**Instructions for the task**
Look below for the line that has "SONAR2 pin TRIG: GP10 -> GP12". Set down the lines from there through the line that has "SONAR2 pin ECHO: GP0 -> GP17", exactly as written.

**Edit difference data**
****
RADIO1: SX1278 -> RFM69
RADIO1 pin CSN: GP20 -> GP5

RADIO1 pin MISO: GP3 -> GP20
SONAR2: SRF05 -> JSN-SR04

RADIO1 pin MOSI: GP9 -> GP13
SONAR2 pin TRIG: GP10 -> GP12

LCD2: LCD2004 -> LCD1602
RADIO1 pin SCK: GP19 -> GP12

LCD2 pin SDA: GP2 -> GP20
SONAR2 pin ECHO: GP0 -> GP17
****
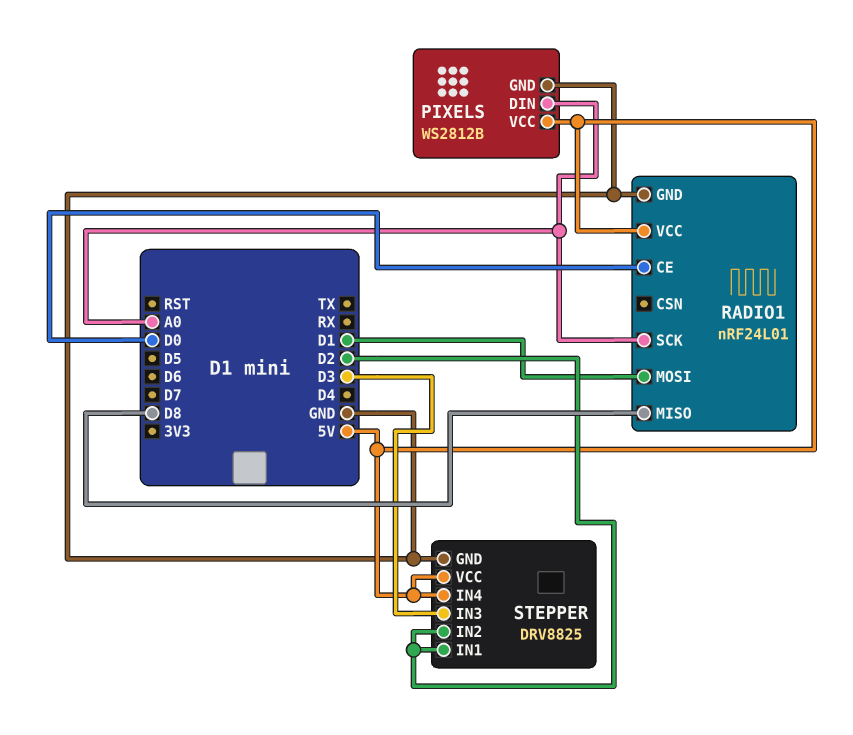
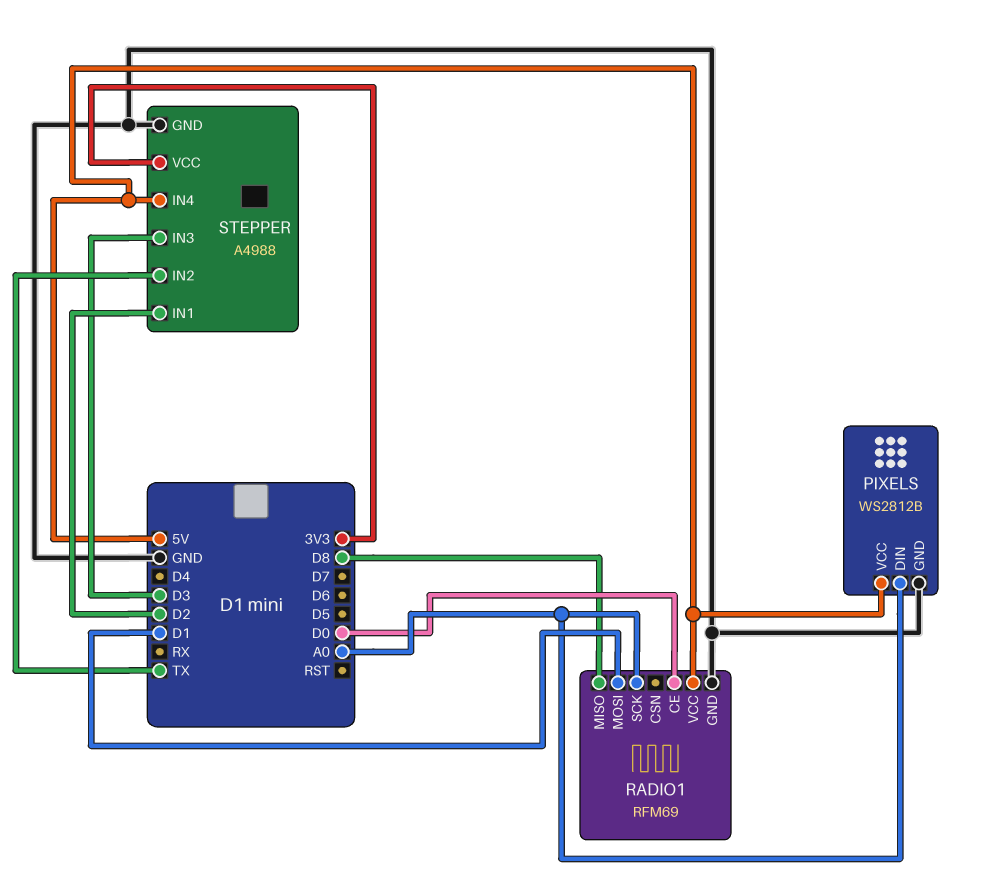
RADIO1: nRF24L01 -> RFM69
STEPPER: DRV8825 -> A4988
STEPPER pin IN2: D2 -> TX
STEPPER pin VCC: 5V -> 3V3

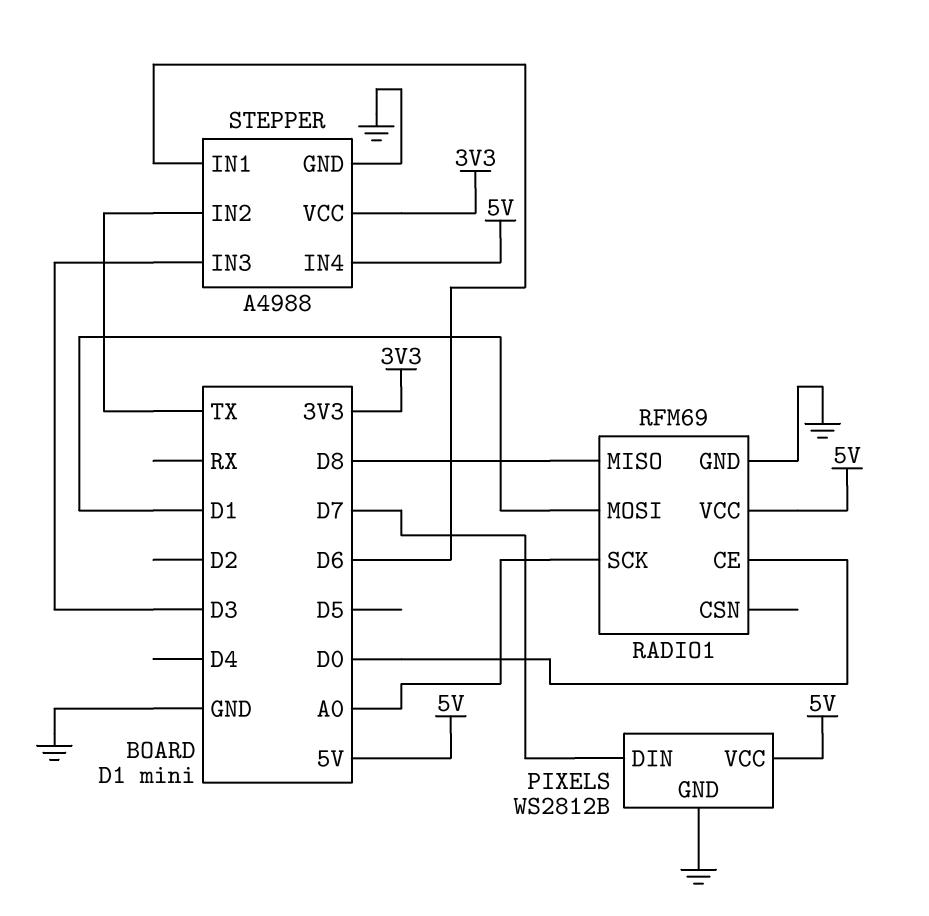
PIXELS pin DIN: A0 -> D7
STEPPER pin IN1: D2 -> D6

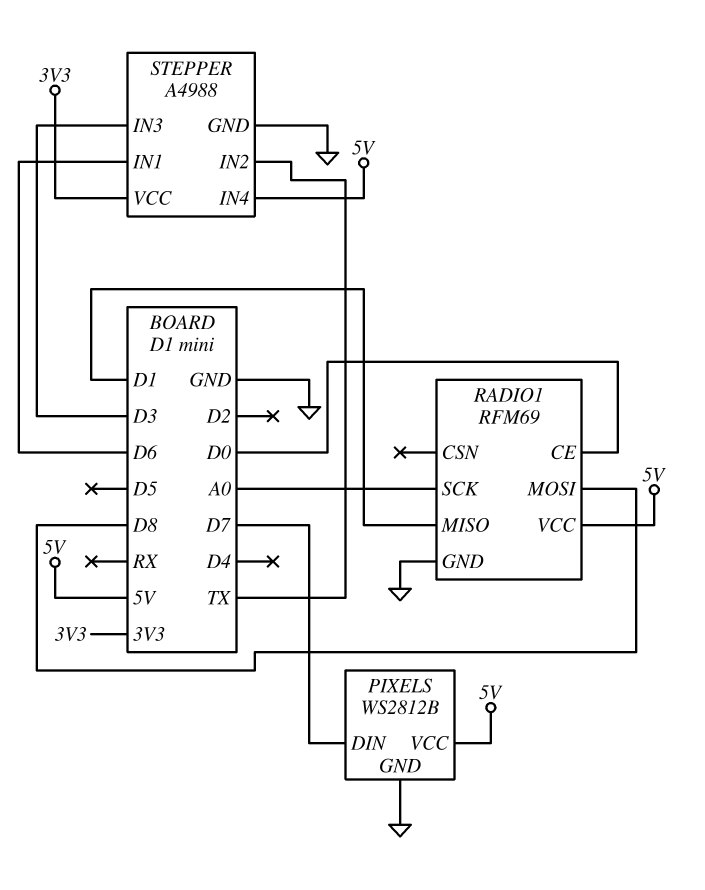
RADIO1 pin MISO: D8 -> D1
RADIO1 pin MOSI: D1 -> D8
****
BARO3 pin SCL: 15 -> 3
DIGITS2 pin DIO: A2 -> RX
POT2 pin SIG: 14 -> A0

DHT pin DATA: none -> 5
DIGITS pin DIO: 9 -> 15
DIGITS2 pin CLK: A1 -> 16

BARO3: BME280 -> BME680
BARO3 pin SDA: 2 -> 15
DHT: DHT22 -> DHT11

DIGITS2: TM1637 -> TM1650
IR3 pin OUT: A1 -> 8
****
**Your response**
SONAR2 pin TRIG: GP10 -> GP12

LCD2: LCD2004 -> LCD1602
RADIO1 pin SCK: GP19 -> GP12

LCD2 pin SDA: GP2 -> GP20
SONAR2 pin ECHO: GP0 -> GP17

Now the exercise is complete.